» **GOAL OF THE EXERCISE**:
Which lines in the records below contain the word "blue"? Copy each of them.

» **TASK MATERIAL**:
* * *

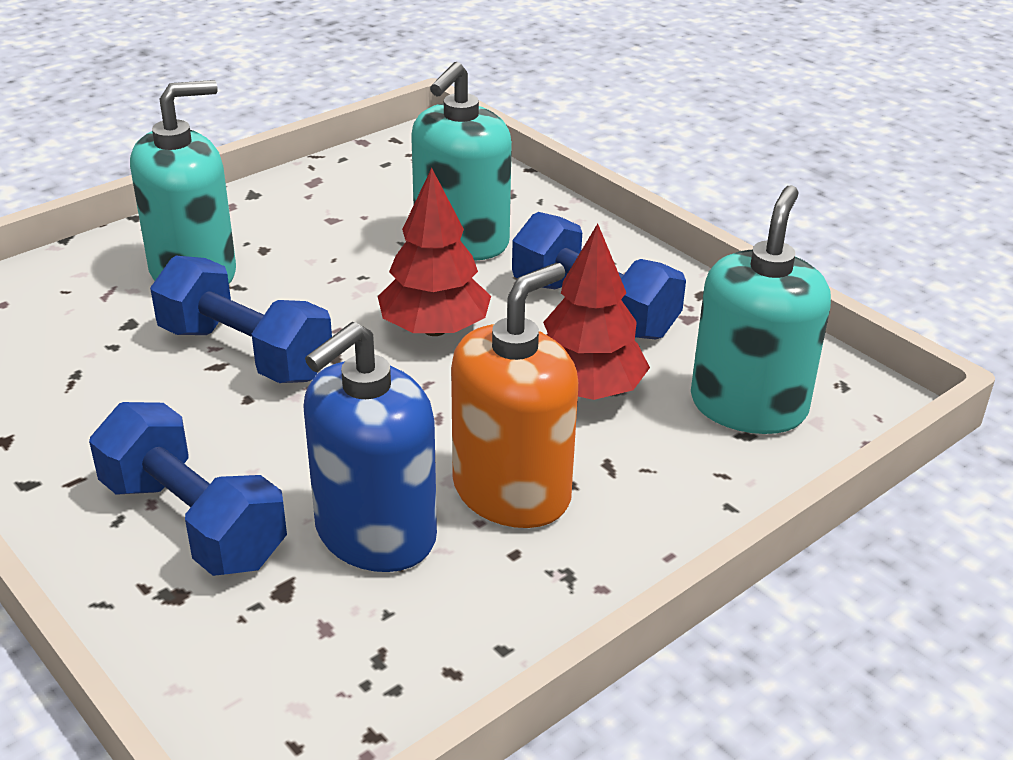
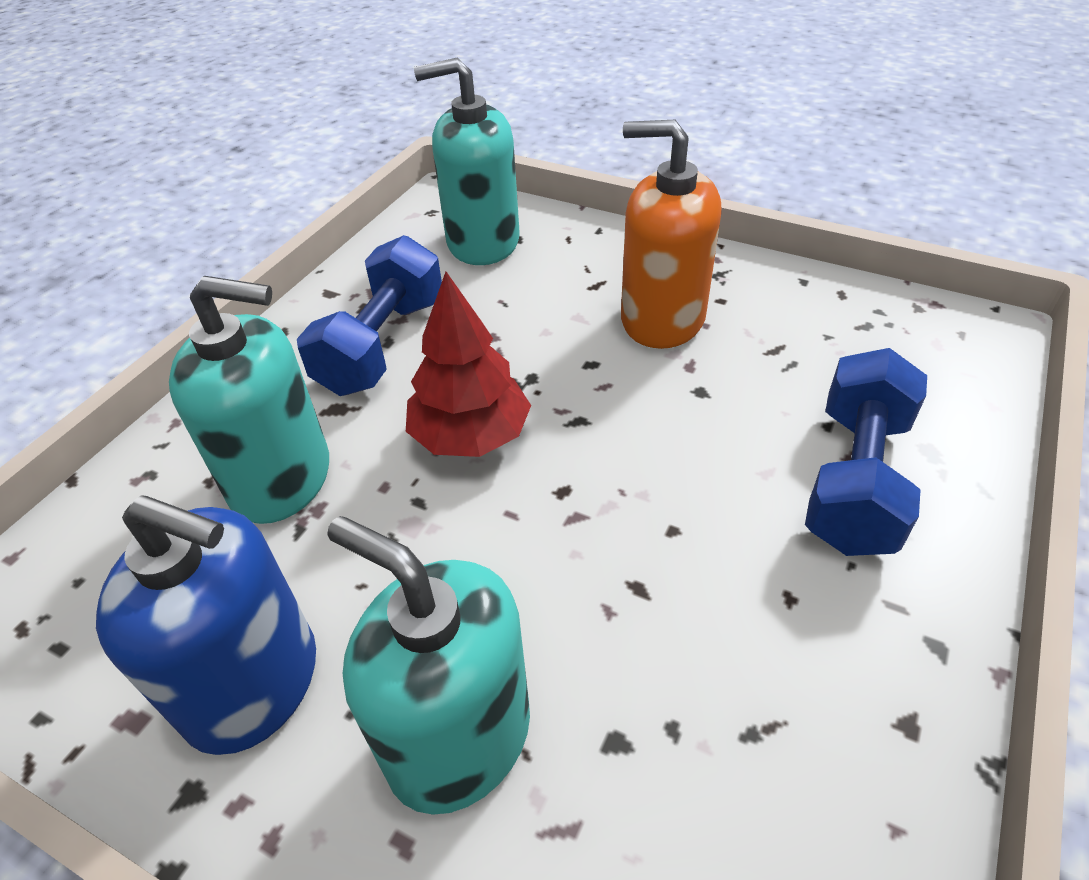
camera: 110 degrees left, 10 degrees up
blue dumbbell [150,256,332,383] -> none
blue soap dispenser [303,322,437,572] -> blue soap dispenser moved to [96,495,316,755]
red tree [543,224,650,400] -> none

* * *

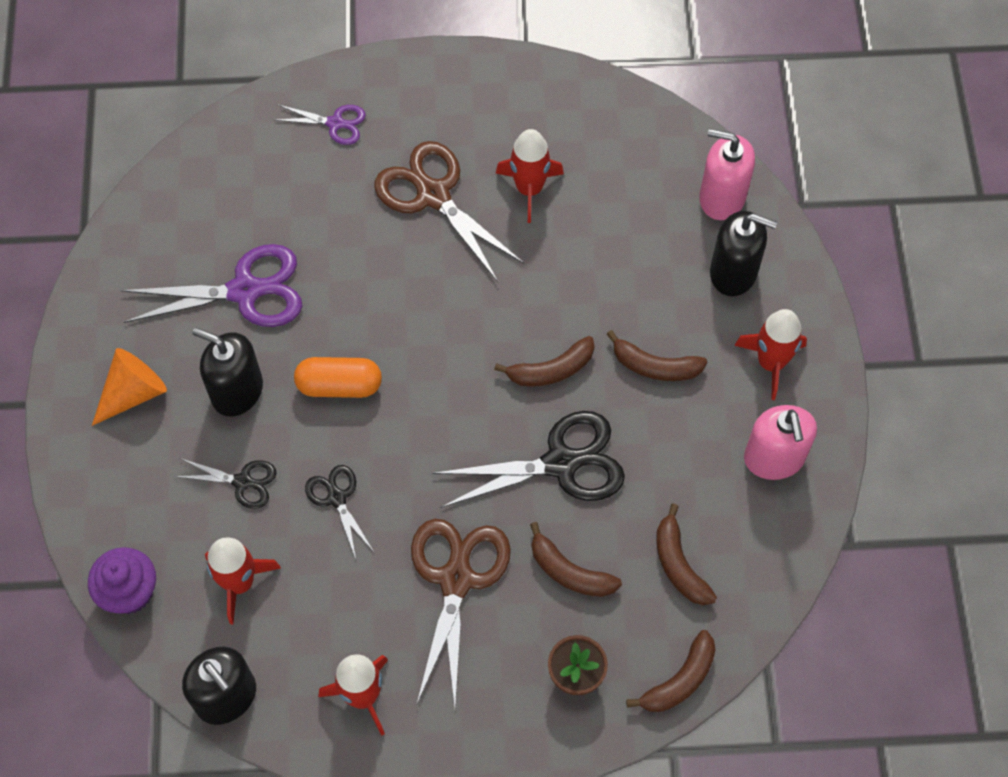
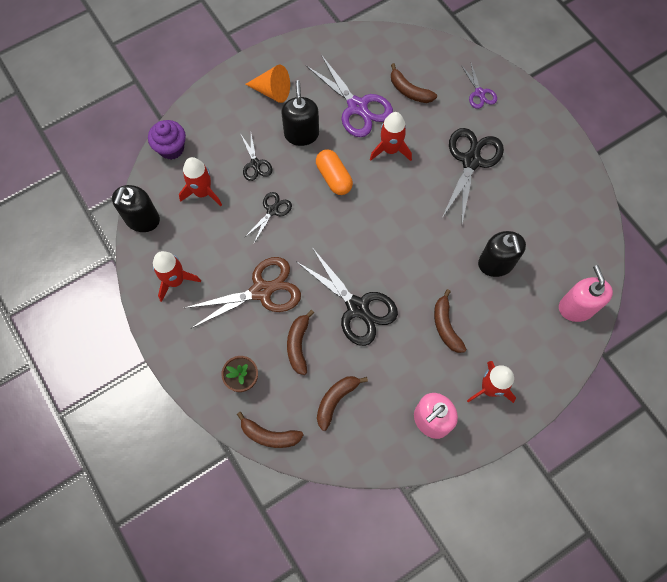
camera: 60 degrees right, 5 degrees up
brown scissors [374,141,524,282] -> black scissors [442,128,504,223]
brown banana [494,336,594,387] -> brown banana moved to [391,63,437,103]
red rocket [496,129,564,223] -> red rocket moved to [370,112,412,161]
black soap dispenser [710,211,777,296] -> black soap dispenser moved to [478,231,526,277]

* * *

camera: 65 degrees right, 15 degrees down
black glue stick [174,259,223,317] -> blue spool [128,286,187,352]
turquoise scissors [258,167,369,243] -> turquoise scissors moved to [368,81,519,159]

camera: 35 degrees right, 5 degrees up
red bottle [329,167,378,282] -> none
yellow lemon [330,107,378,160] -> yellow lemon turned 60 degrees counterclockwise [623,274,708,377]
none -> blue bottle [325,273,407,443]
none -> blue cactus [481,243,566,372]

* * *

» **ANSWER FOR THIS EXERCISE**:
blue dumbbell [150,256,332,383] -> none
blue soap dispenser [303,322,437,572] -> blue soap dispenser moved to [96,495,316,755]
black glue stick [174,259,223,317] -> blue spool [128,286,187,352]
none -> blue bottle [325,273,407,443]
none -> blue cactus [481,243,566,372]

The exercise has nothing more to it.